* [WHAT IS BEING ASKED] Retype the lines of the items from the one containing "black circle: moved 1 px right, 4 px up" through the end of the items, leaving the pictures out.

[Dataset excerpts]

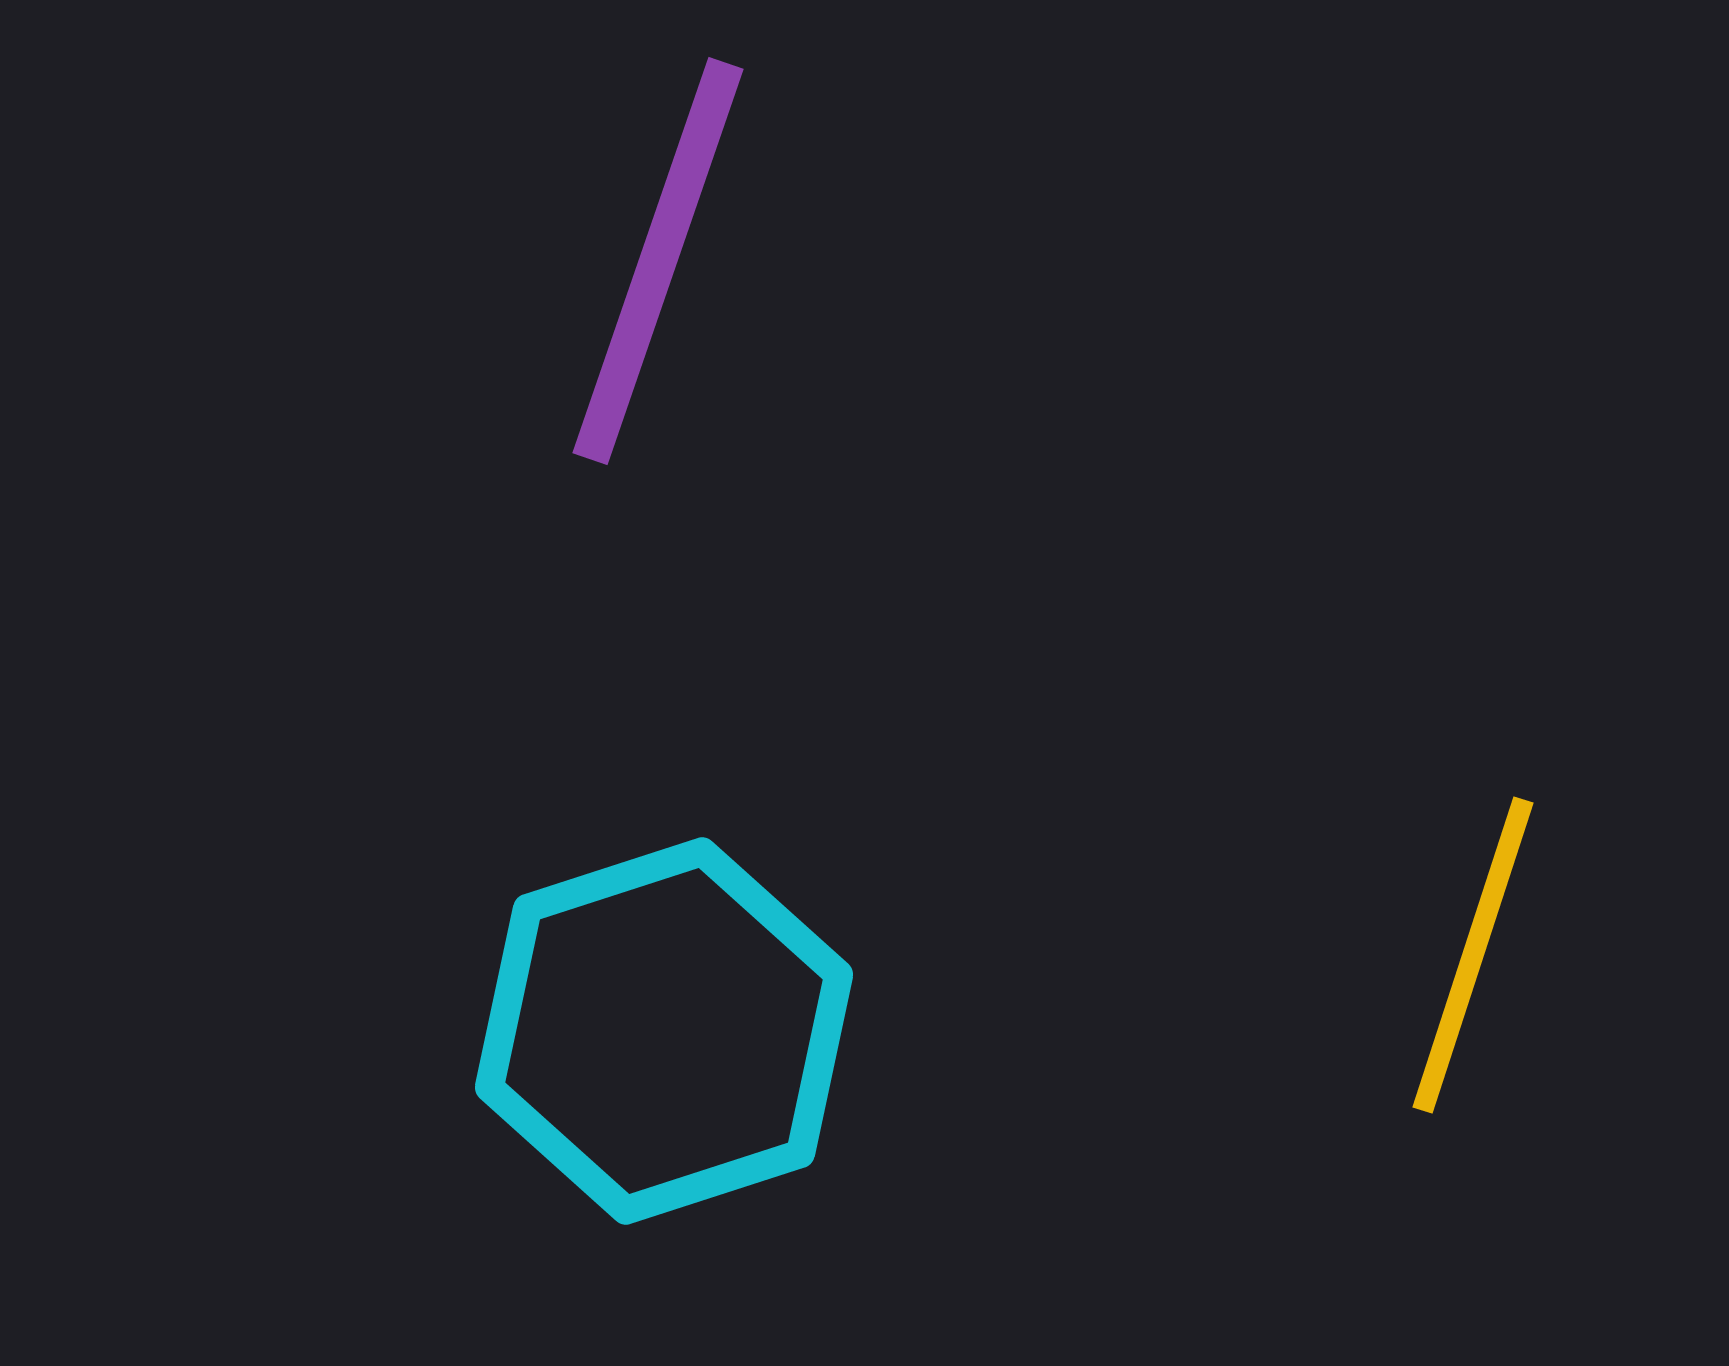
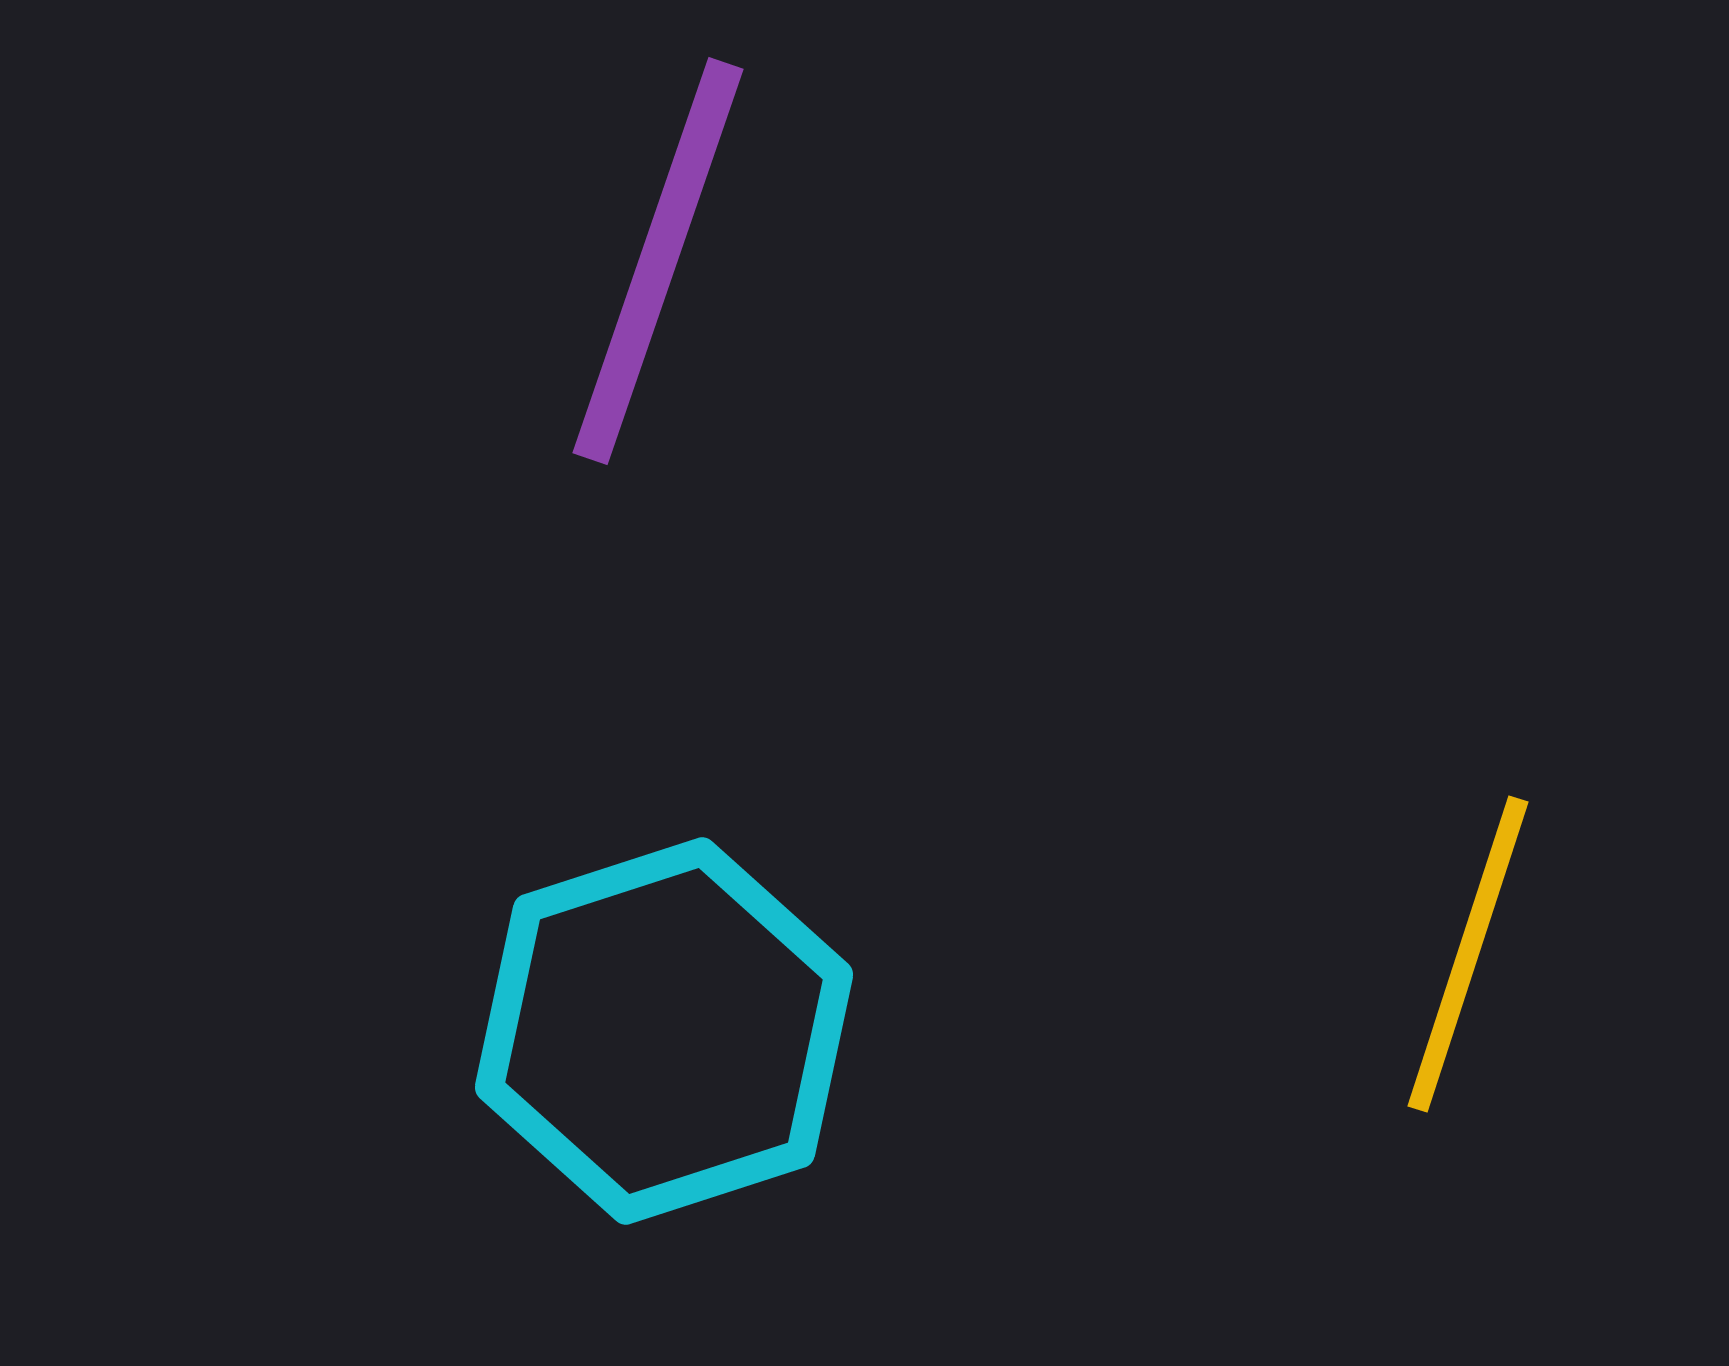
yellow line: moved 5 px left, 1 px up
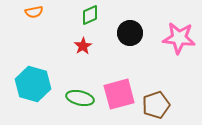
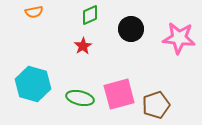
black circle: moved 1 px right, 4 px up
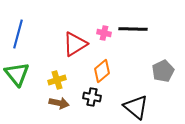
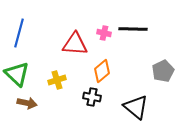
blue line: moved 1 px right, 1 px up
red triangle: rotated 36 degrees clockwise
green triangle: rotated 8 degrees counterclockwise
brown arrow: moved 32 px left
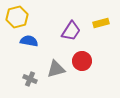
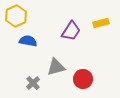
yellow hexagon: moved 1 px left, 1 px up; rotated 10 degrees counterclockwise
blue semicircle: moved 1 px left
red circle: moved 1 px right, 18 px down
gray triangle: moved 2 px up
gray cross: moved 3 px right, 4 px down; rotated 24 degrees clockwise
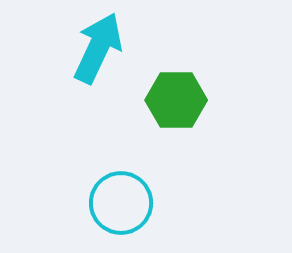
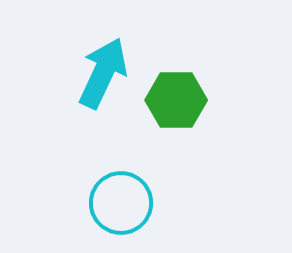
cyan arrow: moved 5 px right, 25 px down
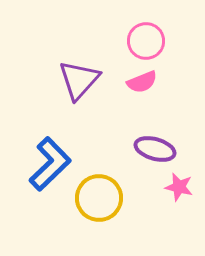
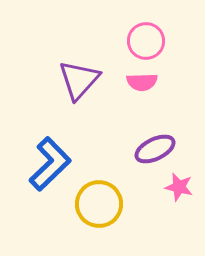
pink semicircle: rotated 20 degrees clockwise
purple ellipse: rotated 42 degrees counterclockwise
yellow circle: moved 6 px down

* [ANSWER TO THE TASK]
black circle: moved 1 px right, 4 px up
blue line: moved 1 px right, 1 px up
red triangle: rotated 36 degrees clockwise
green triangle: rotated 8 degrees counterclockwise
brown arrow: moved 32 px left
yellow hexagon: moved 1 px left, 1 px up; rotated 10 degrees counterclockwise
blue semicircle: moved 1 px left
red circle: moved 1 px right, 18 px down
gray triangle: moved 2 px up
gray cross: moved 3 px right, 4 px down; rotated 24 degrees clockwise
cyan arrow: moved 5 px right, 25 px down
pink semicircle: rotated 20 degrees clockwise
purple ellipse: rotated 42 degrees counterclockwise
yellow circle: moved 6 px down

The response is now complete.